REQUIREMENT
Lines with "COIL" in the records below: say how many there are, and add nothing.

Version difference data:
>>>>>
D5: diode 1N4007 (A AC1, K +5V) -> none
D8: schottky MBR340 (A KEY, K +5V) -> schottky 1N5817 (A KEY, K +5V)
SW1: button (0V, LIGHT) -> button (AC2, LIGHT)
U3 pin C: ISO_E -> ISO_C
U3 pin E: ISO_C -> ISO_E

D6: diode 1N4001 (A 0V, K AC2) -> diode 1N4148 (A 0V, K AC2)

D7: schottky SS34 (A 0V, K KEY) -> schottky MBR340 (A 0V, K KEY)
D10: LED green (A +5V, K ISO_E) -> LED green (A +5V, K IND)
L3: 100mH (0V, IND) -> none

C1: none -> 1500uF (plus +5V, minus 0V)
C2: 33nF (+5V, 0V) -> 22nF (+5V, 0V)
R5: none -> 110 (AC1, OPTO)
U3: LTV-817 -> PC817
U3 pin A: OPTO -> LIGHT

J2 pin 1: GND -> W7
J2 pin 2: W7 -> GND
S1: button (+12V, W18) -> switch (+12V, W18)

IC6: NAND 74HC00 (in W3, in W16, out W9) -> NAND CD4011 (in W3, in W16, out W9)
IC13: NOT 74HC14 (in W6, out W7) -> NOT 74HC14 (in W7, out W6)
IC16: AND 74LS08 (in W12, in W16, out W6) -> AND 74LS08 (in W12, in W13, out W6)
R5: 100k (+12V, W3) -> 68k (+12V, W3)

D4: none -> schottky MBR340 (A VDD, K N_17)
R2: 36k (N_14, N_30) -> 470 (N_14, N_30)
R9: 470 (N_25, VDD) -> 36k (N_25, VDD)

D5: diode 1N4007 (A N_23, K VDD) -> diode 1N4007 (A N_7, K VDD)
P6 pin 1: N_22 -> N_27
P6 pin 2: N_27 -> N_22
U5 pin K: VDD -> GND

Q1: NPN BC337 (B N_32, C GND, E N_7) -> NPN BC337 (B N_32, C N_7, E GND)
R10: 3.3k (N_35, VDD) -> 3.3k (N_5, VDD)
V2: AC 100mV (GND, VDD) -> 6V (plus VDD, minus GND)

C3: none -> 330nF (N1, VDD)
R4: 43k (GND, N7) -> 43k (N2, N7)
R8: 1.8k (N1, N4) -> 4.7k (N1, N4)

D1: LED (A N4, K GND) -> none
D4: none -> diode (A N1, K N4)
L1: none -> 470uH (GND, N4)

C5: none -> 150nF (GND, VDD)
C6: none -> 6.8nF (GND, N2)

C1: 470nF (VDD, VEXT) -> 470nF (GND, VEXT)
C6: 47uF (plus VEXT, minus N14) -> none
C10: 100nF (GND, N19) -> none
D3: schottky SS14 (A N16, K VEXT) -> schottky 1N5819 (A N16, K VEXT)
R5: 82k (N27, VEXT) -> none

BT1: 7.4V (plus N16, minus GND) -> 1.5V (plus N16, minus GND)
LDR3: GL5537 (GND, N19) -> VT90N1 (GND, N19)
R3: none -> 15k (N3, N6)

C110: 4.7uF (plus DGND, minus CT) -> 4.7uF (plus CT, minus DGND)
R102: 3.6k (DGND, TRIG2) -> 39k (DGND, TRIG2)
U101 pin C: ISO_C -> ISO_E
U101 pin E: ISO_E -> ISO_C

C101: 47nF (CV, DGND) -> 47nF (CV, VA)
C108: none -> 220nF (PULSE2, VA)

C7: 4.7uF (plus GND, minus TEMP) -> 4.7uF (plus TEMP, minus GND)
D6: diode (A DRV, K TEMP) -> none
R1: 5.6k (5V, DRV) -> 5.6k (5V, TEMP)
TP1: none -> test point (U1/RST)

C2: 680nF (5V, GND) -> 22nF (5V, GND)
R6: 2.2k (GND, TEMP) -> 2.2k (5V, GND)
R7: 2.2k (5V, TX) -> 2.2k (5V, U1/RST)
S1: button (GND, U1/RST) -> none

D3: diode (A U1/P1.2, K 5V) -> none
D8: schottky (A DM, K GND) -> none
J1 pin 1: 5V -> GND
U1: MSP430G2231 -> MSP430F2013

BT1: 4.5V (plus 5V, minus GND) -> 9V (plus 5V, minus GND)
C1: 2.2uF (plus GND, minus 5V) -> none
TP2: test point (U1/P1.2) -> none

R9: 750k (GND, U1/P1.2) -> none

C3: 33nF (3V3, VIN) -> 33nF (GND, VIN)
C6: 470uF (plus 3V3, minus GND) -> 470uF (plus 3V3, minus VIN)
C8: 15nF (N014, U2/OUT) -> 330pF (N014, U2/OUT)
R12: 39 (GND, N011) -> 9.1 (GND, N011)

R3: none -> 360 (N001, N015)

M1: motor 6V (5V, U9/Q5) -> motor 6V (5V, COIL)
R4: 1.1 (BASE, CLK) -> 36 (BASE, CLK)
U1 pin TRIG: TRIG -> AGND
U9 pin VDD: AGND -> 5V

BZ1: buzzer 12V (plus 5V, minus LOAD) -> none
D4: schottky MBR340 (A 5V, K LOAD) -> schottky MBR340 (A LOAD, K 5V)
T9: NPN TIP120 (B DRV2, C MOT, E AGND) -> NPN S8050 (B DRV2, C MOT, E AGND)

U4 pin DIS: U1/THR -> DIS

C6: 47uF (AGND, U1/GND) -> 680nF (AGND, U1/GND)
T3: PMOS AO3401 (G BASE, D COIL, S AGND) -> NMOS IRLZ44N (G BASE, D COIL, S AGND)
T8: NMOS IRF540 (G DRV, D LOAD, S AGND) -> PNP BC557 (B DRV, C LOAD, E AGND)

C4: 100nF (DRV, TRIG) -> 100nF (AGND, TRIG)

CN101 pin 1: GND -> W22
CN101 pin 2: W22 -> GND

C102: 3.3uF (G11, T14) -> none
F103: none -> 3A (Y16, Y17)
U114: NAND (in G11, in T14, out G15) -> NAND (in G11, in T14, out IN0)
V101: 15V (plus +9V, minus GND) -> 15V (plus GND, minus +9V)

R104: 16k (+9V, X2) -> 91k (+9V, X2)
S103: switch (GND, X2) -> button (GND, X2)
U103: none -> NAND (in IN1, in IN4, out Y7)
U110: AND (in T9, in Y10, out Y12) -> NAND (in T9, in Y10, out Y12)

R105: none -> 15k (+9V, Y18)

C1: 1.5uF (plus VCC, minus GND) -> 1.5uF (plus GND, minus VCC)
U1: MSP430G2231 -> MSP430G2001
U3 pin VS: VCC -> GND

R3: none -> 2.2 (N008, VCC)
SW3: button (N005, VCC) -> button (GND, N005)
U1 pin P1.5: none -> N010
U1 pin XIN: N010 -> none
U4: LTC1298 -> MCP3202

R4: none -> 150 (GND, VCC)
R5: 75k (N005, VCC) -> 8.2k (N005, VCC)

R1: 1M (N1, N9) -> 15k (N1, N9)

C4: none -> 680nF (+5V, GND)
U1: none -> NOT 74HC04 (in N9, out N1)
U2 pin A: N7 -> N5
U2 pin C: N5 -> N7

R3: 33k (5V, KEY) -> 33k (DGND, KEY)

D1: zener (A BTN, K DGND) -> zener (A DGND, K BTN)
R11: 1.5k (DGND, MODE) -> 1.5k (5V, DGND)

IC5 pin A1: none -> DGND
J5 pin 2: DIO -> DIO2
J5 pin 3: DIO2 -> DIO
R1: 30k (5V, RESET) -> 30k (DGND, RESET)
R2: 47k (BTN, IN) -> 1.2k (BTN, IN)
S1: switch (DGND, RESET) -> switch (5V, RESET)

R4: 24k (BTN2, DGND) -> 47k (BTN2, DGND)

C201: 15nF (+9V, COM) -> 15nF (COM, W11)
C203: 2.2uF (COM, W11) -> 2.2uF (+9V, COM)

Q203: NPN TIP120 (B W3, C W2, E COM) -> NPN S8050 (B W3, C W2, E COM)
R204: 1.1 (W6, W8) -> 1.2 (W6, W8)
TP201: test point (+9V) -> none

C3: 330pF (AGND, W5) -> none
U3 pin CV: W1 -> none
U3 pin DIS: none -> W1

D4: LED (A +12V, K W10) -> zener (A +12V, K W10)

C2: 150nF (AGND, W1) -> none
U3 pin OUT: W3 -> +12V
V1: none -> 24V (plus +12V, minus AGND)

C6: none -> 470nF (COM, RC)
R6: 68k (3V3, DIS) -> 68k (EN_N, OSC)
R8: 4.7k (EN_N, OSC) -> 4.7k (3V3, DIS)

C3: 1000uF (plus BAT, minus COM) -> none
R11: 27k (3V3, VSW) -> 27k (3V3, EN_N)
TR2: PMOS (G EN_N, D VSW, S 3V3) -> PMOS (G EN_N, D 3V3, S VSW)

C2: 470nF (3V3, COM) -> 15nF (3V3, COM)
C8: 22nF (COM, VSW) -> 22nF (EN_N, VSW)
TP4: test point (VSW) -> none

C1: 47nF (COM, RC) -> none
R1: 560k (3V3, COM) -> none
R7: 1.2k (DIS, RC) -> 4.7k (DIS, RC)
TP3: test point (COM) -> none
<<<<<
ANSWER TO THE EXERCISE
2